WHAT THE TASK REQUIRES.
Everything from the first line below through the line with "pink traffic cone [451,172,512,260]" is to be transcribed exactly, and nothing past it.

LISTED ENTRIES.
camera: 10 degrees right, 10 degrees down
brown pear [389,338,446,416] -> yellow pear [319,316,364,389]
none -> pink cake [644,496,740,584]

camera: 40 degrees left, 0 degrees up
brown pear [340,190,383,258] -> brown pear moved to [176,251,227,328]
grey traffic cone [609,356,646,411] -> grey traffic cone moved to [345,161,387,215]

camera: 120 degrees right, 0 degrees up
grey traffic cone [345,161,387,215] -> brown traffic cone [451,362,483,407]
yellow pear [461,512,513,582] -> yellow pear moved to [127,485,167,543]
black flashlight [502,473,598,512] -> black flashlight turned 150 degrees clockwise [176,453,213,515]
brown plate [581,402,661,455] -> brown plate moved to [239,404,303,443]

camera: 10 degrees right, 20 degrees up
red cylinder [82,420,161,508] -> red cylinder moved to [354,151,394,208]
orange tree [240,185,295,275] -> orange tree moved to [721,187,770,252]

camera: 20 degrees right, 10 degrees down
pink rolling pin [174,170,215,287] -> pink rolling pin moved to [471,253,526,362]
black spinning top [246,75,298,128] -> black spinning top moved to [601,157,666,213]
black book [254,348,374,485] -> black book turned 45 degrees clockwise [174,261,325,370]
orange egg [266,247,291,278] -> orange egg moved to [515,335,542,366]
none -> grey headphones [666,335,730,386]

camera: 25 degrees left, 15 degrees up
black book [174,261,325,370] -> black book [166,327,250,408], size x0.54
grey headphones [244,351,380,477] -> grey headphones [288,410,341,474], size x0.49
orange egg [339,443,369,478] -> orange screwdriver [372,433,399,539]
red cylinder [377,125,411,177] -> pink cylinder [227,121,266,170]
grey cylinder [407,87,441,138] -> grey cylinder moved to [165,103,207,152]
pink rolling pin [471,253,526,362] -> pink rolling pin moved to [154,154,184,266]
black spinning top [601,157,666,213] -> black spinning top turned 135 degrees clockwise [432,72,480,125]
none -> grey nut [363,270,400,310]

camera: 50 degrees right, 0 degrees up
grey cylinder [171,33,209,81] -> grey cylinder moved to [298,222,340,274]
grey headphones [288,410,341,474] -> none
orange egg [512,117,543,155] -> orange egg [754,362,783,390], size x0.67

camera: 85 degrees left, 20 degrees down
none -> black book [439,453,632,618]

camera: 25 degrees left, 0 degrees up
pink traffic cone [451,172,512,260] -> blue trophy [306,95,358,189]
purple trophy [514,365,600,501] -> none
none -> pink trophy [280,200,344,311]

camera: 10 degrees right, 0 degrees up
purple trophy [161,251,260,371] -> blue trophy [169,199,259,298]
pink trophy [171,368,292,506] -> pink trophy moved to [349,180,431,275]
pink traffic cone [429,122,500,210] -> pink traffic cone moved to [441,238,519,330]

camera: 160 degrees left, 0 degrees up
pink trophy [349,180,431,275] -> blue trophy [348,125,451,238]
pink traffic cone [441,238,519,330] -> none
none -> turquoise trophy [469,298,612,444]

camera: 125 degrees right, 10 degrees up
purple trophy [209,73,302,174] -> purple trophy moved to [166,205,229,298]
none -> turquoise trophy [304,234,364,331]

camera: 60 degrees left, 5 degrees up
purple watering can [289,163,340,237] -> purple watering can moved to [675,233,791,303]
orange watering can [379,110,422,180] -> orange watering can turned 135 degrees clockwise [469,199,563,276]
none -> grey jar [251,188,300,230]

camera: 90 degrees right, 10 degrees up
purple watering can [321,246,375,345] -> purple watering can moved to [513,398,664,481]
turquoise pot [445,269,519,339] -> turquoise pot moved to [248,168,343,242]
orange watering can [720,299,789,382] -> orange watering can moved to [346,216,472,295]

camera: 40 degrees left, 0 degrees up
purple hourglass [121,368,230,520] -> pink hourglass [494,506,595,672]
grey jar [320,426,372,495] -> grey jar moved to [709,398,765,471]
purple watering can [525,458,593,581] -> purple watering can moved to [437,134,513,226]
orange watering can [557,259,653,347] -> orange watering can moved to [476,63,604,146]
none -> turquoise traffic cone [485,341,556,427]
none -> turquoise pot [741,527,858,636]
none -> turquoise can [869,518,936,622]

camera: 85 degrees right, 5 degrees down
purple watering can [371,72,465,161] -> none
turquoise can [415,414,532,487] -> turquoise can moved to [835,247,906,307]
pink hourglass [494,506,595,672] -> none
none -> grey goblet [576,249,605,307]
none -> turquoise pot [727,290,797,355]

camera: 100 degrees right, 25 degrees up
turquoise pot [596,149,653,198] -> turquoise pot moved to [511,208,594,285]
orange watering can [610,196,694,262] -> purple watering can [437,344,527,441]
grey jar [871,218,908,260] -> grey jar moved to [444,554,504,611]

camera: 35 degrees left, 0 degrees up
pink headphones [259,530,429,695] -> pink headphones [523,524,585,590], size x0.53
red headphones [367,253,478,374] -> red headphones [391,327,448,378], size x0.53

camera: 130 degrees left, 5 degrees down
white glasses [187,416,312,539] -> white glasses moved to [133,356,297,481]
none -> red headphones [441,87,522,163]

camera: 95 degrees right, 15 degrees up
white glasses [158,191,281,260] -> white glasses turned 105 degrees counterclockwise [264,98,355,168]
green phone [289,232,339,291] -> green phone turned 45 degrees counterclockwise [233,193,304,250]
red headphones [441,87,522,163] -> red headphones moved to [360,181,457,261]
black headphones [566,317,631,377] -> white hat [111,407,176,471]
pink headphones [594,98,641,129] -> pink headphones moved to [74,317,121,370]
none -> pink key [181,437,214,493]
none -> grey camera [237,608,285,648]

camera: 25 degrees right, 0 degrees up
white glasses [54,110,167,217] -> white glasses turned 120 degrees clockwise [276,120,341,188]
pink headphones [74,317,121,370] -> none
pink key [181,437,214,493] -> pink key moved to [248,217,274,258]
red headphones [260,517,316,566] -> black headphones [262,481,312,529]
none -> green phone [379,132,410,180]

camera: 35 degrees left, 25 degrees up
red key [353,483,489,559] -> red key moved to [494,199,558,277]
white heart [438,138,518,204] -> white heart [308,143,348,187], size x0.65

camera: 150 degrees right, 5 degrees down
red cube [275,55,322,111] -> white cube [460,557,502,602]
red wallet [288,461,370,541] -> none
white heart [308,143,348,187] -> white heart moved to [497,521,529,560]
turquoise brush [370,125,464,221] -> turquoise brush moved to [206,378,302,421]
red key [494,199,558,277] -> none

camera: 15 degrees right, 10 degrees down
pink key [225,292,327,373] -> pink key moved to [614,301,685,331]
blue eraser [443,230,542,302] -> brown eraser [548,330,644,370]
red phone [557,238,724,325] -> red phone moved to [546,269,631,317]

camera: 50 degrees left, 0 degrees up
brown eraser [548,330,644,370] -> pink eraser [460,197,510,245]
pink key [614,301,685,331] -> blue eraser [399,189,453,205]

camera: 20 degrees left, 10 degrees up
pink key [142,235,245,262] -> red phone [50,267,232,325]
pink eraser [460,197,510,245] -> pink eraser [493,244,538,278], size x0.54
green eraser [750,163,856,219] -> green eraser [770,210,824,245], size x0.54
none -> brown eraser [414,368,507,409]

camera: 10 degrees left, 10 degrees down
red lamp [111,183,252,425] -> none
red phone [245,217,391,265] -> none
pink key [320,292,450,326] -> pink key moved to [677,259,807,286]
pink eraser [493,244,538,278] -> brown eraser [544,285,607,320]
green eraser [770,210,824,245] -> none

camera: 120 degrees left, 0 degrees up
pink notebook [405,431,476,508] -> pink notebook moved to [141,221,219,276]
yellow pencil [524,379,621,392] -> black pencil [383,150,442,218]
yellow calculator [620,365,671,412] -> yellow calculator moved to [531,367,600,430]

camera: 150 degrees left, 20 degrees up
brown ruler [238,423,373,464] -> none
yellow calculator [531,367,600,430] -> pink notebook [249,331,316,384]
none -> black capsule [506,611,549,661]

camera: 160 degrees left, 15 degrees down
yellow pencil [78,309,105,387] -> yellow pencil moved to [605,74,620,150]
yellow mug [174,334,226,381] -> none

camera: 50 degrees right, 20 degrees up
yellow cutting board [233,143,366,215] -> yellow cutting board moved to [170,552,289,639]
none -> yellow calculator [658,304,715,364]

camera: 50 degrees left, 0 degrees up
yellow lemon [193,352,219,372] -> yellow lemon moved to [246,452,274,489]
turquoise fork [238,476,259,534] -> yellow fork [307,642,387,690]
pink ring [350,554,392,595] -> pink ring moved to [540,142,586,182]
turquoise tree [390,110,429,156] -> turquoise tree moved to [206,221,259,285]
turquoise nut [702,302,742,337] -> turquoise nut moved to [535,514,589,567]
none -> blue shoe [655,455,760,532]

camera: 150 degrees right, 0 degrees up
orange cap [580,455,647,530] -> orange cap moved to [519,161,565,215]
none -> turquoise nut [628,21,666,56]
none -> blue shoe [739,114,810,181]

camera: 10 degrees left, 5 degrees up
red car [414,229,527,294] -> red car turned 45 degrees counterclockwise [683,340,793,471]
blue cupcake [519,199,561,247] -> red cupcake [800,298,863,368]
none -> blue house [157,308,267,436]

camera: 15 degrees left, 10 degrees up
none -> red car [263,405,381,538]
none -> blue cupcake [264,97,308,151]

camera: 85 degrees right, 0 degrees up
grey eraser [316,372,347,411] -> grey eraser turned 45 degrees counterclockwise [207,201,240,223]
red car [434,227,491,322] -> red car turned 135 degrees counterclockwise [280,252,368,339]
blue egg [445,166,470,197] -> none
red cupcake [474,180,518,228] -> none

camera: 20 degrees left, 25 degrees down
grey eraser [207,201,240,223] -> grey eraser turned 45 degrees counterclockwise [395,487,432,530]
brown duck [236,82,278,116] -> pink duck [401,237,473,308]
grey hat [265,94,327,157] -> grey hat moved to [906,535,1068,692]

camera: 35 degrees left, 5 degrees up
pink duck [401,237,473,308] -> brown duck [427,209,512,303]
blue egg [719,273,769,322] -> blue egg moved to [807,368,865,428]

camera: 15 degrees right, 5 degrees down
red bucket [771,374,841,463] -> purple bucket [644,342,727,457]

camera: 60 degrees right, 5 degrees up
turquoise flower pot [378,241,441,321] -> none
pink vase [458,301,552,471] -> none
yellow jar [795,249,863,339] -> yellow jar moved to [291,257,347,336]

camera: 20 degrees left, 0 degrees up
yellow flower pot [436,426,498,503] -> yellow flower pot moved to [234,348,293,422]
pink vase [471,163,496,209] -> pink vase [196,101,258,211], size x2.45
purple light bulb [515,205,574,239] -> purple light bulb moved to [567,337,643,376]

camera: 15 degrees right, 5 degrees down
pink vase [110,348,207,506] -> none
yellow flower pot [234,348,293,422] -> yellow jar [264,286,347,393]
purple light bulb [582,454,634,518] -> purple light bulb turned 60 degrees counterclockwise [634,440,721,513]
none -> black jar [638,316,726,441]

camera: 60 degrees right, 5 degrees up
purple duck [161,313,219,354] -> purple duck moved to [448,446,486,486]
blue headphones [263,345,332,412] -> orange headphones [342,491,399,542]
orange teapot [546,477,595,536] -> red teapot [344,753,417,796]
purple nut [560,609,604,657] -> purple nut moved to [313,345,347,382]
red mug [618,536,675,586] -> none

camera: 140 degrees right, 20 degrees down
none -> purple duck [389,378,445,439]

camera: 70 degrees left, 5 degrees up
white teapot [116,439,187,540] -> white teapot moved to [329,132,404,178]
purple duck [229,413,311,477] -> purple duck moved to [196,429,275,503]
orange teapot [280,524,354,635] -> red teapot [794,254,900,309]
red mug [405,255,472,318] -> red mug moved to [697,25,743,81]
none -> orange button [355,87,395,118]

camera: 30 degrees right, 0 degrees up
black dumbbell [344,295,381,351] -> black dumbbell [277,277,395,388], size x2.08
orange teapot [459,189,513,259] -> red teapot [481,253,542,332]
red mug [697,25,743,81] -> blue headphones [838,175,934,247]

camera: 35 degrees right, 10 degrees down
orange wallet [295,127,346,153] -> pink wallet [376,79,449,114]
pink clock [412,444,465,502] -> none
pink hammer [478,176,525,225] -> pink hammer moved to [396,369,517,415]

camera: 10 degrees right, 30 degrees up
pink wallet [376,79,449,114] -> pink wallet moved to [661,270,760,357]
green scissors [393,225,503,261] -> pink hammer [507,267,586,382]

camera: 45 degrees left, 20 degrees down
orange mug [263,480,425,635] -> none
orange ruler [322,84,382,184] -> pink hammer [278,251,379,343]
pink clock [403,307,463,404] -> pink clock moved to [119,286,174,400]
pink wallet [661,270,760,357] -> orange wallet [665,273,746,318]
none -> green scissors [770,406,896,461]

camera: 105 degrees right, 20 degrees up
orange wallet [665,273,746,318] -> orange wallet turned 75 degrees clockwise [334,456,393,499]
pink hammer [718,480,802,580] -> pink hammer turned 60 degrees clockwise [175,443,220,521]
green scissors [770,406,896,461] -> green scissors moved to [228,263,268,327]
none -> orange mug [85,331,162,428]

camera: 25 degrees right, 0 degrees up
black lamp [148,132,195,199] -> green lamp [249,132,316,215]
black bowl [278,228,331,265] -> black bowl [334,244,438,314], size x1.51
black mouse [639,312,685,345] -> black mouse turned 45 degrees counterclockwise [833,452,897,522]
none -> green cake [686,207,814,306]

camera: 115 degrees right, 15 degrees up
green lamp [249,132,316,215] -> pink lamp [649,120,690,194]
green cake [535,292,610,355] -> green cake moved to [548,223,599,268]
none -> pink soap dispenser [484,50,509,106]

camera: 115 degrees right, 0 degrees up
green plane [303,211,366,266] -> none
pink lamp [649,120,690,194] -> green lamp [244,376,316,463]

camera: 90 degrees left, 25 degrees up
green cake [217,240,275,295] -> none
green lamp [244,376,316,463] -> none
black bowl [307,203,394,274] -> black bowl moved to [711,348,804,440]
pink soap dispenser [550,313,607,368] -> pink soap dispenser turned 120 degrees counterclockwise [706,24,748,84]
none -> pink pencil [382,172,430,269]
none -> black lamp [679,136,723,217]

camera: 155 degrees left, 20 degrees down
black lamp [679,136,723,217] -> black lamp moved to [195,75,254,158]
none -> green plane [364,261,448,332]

RESPONSE AREA.
camera: 10 degrees right, 10 degrees down
brown pear [389,338,446,416] -> yellow pear [319,316,364,389]
none -> pink cake [644,496,740,584]

camera: 40 degrees left, 0 degrees up
brown pear [340,190,383,258] -> brown pear moved to [176,251,227,328]
grey traffic cone [609,356,646,411] -> grey traffic cone moved to [345,161,387,215]

camera: 120 degrees right, 0 degrees up
grey traffic cone [345,161,387,215] -> brown traffic cone [451,362,483,407]
yellow pear [461,512,513,582] -> yellow pear moved to [127,485,167,543]
black flashlight [502,473,598,512] -> black flashlight turned 150 degrees clockwise [176,453,213,515]
brown plate [581,402,661,455] -> brown plate moved to [239,404,303,443]

camera: 10 degrees right, 20 degrees up
red cylinder [82,420,161,508] -> red cylinder moved to [354,151,394,208]
orange tree [240,185,295,275] -> orange tree moved to [721,187,770,252]

camera: 20 degrees right, 10 degrees down
pink rolling pin [174,170,215,287] -> pink rolling pin moved to [471,253,526,362]
black spinning top [246,75,298,128] -> black spinning top moved to [601,157,666,213]
black book [254,348,374,485] -> black book turned 45 degrees clockwise [174,261,325,370]
orange egg [266,247,291,278] -> orange egg moved to [515,335,542,366]
none -> grey headphones [666,335,730,386]

camera: 25 degrees left, 15 degrees up
black book [174,261,325,370] -> black book [166,327,250,408], size x0.54
grey headphones [244,351,380,477] -> grey headphones [288,410,341,474], size x0.49
orange egg [339,443,369,478] -> orange screwdriver [372,433,399,539]
red cylinder [377,125,411,177] -> pink cylinder [227,121,266,170]
grey cylinder [407,87,441,138] -> grey cylinder moved to [165,103,207,152]
pink rolling pin [471,253,526,362] -> pink rolling pin moved to [154,154,184,266]
black spinning top [601,157,666,213] -> black spinning top turned 135 degrees clockwise [432,72,480,125]
none -> grey nut [363,270,400,310]

camera: 50 degrees right, 0 degrees up
grey cylinder [171,33,209,81] -> grey cylinder moved to [298,222,340,274]
grey headphones [288,410,341,474] -> none
orange egg [512,117,543,155] -> orange egg [754,362,783,390], size x0.67

camera: 85 degrees left, 20 degrees down
none -> black book [439,453,632,618]

camera: 25 degrees left, 0 degrees up
pink traffic cone [451,172,512,260] -> blue trophy [306,95,358,189]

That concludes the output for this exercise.